Using the records below, give again exactly the lines from the line that contains "R2: none -> 470 (GND, J3/3)" through the line that contains "C4: 470nF (GND, VSS) -> 100nF (GND, VSS)", both ends included, and only those.

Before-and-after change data
★ ★ ★ ★

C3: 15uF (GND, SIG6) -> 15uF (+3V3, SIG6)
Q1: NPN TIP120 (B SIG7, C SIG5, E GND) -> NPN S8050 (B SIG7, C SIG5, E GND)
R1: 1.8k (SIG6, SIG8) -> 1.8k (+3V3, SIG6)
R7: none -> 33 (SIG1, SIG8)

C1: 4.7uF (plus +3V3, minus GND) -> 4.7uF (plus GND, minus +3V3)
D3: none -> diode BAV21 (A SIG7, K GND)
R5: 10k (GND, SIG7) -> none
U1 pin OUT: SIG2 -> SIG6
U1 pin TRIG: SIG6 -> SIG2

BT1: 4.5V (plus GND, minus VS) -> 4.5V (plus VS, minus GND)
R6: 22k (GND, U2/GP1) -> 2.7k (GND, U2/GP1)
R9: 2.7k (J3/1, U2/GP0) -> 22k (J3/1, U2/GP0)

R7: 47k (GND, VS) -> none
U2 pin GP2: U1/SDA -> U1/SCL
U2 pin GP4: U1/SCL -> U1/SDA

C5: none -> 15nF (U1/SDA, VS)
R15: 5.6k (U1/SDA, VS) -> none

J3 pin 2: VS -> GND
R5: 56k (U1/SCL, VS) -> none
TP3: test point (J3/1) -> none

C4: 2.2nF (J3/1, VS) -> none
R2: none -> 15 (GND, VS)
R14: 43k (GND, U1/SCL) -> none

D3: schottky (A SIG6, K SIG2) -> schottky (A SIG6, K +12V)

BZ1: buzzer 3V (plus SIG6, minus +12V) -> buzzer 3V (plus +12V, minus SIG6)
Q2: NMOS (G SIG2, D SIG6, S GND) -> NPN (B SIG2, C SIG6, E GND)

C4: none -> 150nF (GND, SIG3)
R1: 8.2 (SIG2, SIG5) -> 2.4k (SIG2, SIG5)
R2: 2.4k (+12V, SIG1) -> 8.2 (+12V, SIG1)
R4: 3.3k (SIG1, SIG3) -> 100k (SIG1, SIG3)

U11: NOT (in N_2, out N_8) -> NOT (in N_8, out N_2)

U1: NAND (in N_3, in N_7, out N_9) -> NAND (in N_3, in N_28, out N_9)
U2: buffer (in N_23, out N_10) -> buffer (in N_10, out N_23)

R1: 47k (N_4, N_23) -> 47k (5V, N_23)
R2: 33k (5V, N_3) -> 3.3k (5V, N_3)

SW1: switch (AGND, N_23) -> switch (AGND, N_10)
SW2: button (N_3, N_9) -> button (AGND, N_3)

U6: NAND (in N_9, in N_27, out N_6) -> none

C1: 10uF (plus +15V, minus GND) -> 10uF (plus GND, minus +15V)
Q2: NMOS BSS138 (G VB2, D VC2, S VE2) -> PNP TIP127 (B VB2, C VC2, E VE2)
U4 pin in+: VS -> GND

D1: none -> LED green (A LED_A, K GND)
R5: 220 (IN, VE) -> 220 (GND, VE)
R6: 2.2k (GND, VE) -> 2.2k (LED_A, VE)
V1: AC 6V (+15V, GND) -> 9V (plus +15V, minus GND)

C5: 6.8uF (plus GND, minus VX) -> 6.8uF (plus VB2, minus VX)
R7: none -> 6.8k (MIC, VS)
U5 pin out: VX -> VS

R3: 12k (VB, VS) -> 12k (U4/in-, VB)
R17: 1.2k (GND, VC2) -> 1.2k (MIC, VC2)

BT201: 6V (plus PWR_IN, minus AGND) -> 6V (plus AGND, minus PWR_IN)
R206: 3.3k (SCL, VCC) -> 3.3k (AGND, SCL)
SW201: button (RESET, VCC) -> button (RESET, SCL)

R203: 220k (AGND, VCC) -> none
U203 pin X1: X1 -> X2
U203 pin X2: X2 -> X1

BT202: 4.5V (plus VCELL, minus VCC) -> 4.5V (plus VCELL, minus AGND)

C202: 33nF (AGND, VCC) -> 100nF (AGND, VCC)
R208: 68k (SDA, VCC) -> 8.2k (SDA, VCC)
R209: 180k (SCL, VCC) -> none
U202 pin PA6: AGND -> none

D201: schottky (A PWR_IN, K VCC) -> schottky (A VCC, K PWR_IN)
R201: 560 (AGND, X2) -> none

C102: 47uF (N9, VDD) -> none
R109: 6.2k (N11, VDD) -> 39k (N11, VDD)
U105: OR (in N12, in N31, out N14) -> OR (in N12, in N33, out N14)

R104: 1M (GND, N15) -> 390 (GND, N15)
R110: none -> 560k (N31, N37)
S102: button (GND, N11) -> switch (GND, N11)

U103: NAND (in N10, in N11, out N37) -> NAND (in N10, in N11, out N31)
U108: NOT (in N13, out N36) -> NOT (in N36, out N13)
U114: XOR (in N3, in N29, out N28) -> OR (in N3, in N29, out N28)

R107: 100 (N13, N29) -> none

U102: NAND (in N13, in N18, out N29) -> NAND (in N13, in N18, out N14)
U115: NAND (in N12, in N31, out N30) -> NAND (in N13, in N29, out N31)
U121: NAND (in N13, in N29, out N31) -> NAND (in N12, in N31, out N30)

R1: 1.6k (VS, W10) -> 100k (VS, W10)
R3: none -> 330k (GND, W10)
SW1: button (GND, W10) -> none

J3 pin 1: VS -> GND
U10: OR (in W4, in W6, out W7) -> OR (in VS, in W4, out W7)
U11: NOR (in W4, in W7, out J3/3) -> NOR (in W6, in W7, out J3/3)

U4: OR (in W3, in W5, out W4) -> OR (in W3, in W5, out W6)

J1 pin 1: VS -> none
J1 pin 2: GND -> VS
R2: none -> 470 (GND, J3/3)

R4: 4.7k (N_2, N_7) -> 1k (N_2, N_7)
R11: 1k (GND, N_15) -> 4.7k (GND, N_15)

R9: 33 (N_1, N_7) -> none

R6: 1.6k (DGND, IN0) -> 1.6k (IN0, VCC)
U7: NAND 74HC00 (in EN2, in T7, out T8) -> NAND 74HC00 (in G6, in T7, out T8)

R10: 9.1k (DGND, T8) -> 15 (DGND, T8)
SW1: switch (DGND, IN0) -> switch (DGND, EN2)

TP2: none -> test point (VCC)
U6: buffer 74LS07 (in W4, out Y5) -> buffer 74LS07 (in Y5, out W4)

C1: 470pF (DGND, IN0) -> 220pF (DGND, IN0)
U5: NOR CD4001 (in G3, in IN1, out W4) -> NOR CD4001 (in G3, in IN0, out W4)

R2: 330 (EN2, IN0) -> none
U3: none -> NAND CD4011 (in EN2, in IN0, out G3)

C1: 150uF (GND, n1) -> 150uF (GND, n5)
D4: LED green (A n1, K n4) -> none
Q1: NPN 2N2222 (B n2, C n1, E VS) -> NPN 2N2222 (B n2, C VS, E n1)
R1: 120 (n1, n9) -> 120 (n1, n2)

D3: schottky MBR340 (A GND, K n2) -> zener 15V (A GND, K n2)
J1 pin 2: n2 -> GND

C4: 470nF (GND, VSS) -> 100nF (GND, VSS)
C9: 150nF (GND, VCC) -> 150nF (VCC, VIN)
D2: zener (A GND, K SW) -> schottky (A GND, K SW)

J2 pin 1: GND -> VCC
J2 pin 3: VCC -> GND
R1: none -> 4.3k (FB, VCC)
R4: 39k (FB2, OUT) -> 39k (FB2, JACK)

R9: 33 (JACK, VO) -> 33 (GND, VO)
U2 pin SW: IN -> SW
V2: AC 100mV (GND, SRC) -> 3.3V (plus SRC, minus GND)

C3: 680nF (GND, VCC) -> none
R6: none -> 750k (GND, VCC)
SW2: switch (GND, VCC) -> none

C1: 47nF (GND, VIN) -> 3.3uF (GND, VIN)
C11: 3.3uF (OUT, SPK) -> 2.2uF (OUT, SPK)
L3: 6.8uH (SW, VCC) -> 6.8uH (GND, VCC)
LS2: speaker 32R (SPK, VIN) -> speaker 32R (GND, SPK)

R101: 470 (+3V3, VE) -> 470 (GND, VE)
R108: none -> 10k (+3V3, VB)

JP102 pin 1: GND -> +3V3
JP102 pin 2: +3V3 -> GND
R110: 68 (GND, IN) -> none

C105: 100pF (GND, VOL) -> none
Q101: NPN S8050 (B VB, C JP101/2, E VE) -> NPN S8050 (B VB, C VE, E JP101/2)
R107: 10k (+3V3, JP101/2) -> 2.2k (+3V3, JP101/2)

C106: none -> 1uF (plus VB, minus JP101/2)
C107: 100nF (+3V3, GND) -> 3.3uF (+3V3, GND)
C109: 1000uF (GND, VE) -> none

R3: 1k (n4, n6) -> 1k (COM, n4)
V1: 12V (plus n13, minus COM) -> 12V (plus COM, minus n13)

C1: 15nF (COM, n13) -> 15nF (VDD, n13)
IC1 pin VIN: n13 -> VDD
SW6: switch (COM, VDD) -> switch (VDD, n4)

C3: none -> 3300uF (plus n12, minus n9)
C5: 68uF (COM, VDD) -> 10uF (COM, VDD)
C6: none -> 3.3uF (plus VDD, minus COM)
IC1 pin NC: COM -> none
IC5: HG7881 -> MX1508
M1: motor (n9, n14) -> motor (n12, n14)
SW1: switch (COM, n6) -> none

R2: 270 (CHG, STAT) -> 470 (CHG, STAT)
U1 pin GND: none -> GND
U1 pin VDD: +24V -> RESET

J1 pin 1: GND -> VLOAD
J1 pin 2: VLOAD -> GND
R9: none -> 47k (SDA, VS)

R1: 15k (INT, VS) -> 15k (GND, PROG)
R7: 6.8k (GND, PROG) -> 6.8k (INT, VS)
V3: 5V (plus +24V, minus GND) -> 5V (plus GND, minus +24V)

★ ★ ★ ★

### SOLUTION TO THIS TASK
R2: none -> 470 (GND, J3/3)

R4: 4.7k (N_2, N_7) -> 1k (N_2, N_7)
R11: 1k (GND, N_15) -> 4.7k (GND, N_15)

R9: 33 (N_1, N_7) -> none

R6: 1.6k (DGND, IN0) -> 1.6k (IN0, VCC)
U7: NAND 74HC00 (in EN2, in T7, out T8) -> NAND 74HC00 (in G6, in T7, out T8)

R10: 9.1k (DGND, T8) -> 15 (DGND, T8)
SW1: switch (DGND, IN0) -> switch (DGND, EN2)

TP2: none -> test point (VCC)
U6: buffer 74LS07 (in W4, out Y5) -> buffer 74LS07 (in Y5, out W4)

C1: 470pF (DGND, IN0) -> 220pF (DGND, IN0)
U5: NOR CD4001 (in G3, in IN1, out W4) -> NOR CD4001 (in G3, in IN0, out W4)

R2: 330 (EN2, IN0) -> none
U3: none -> NAND CD4011 (in EN2, in IN0, out G3)

C1: 150uF (GND, n1) -> 150uF (GND, n5)
D4: LED green (A n1, K n4) -> none
Q1: NPN 2N2222 (B n2, C n1, E VS) -> NPN 2N2222 (B n2, C VS, E n1)
R1: 120 (n1, n9) -> 120 (n1, n2)

D3: schottky MBR340 (A GND, K n2) -> zener 15V (A GND, K n2)
J1 pin 2: n2 -> GND

C4: 470nF (GND, VSS) -> 100nF (GND, VSS)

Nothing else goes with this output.